Exercise data:
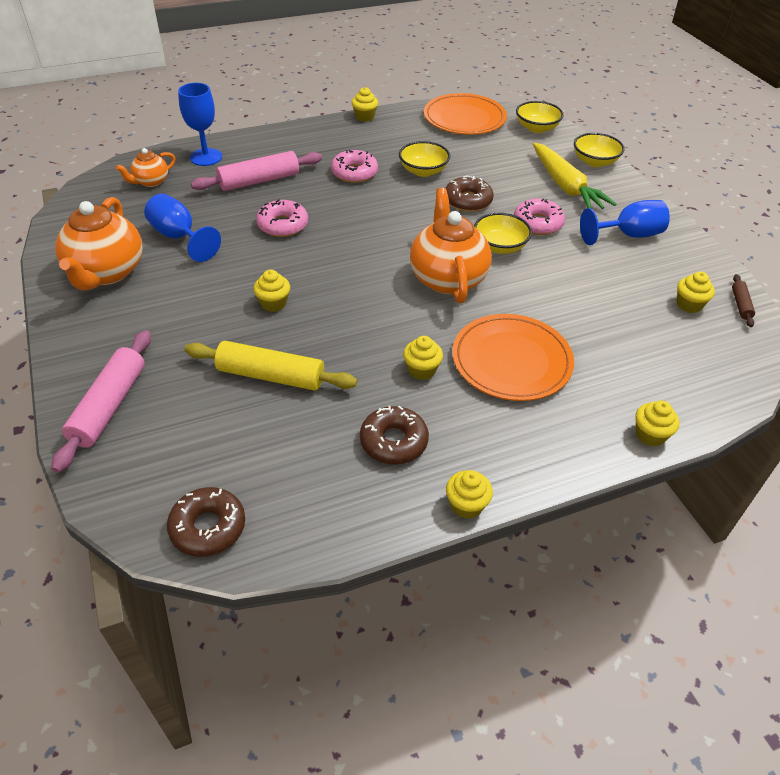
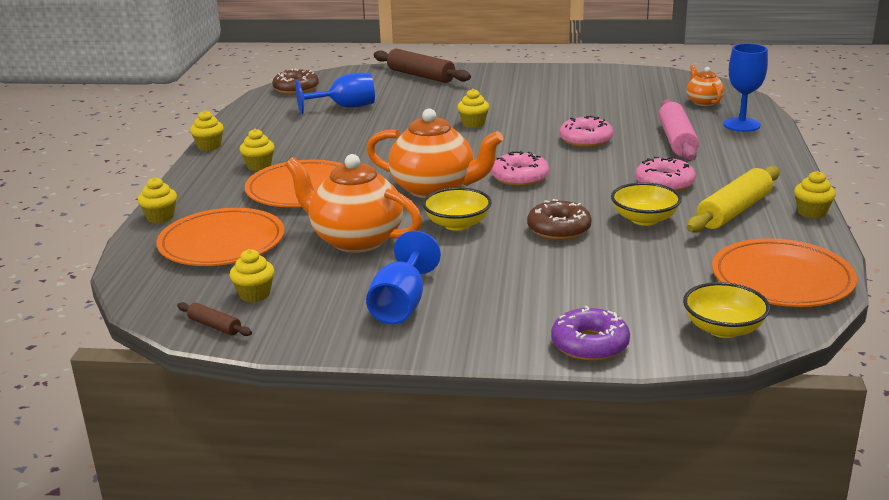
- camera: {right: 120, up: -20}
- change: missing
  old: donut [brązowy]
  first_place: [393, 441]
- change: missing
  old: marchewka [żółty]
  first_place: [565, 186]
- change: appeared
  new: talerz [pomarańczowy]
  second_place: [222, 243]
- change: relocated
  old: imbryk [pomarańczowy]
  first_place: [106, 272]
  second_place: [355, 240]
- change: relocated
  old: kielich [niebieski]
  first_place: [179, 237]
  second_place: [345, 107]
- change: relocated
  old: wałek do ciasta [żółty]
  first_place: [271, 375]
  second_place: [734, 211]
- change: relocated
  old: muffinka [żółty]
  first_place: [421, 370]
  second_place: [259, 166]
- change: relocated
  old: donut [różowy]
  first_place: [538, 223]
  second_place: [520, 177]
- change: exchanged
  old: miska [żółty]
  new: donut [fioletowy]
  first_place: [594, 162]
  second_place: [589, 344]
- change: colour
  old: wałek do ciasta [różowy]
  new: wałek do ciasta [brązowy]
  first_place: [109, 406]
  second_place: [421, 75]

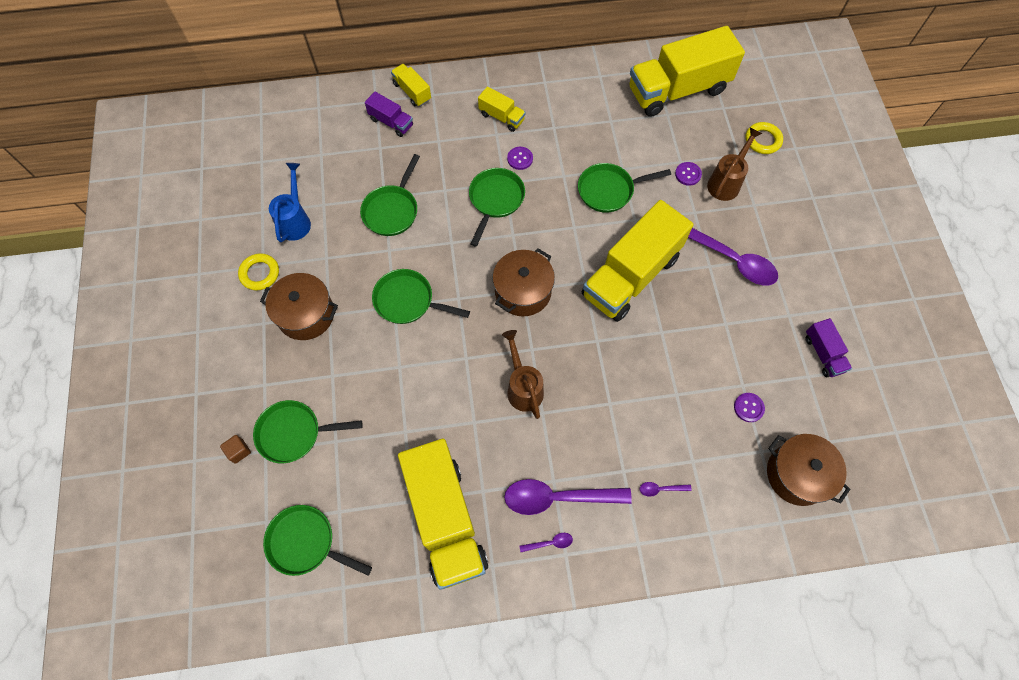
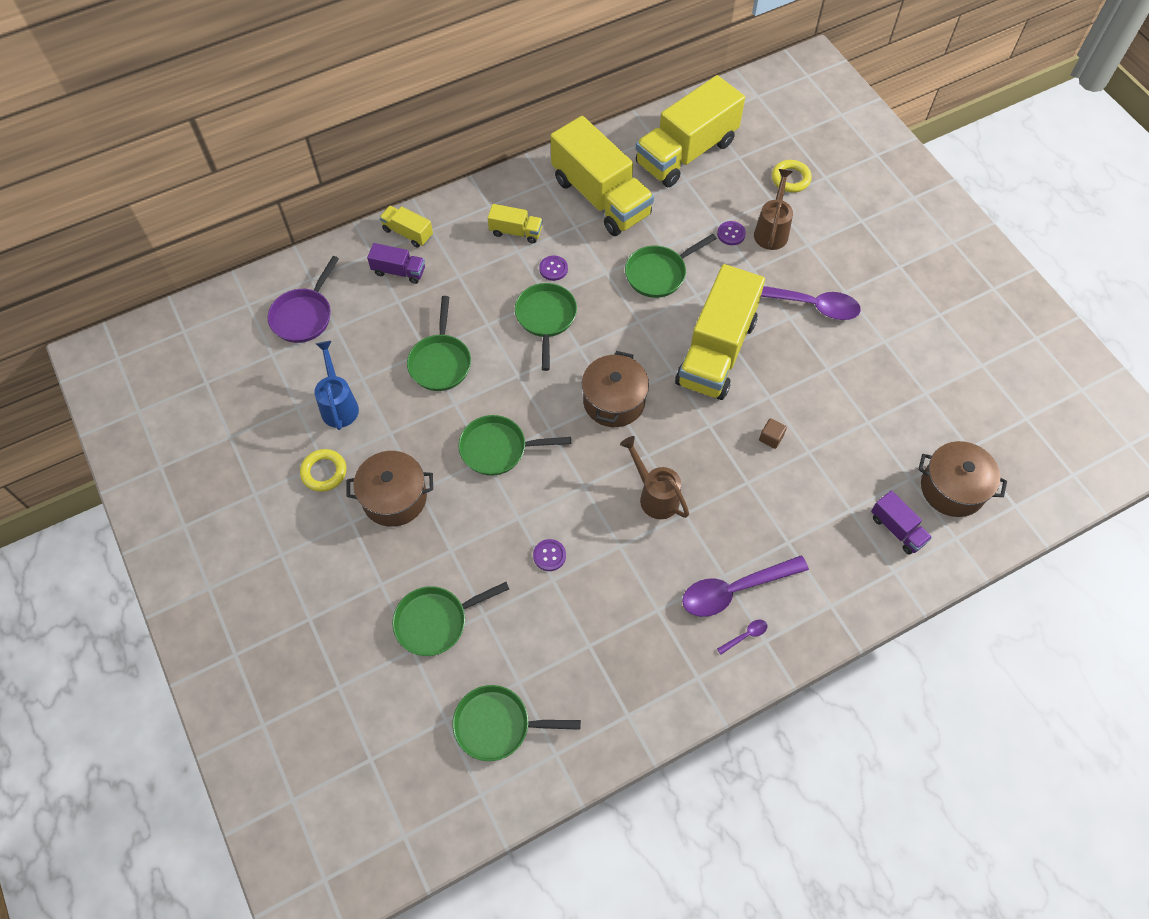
- camera: {right: -20, up: -5}
- change: missing
  old: łyżka [fioletowy]
  first_place: [660, 489]
- change: appeared
  new: patelnia [fioletowy]
  second_place: [304, 316]
- change: relocated
  old: sześcian [brązowy]
  first_place: [239, 451]
  second_place: [771, 438]
- change: relocated
  old: ciężarówka [żółty]
  first_place: [445, 519]
  second_place: [600, 197]
- change: relocated
  old: guzik [fioletowy]
  first_place: [748, 407]
  second_place: [549, 555]
- change: relocated
  old: ciężarówka [fioletowy]
  first_place: [823, 353]
  second_place: [897, 529]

Problem description: In the listing above, transcribe exactly everything from the line containing "old: donut [brązowy]" down to the line containing "old: miska [żółty]", including both and nothing more.

Answer:
  old: donut [brązowy]
  first_place: [393, 441]
- change: missing
  old: marchewka [żółty]
  first_place: [565, 186]
- change: appeared
  new: talerz [pomarańczowy]
  second_place: [222, 243]
- change: relocated
  old: imbryk [pomarańczowy]
  first_place: [106, 272]
  second_place: [355, 240]
- change: relocated
  old: kielich [niebieski]
  first_place: [179, 237]
  second_place: [345, 107]
- change: relocated
  old: wałek do ciasta [żółty]
  first_place: [271, 375]
  second_place: [734, 211]
- change: relocated
  old: muffinka [żółty]
  first_place: [421, 370]
  second_place: [259, 166]
- change: relocated
  old: donut [różowy]
  first_place: [538, 223]
  second_place: [520, 177]
- change: exchanged
  old: miska [żółty]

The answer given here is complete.